■ **INFORMATION GIVEN**:
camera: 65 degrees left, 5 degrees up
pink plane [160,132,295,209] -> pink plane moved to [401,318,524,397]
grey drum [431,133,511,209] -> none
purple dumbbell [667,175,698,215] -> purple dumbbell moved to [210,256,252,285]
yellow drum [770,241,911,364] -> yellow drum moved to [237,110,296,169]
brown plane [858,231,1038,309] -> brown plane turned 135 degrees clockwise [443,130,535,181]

■ **THE TASK**: Only the lines from the one holding "pink plane [160,132,295,209]" to the end of the listing are to be written out, word for word.

■ **RESULT BELOW**:
pink plane [160,132,295,209] -> pink plane moved to [401,318,524,397]
grey drum [431,133,511,209] -> none
purple dumbbell [667,175,698,215] -> purple dumbbell moved to [210,256,252,285]
yellow drum [770,241,911,364] -> yellow drum moved to [237,110,296,169]
brown plane [858,231,1038,309] -> brown plane turned 135 degrees clockwise [443,130,535,181]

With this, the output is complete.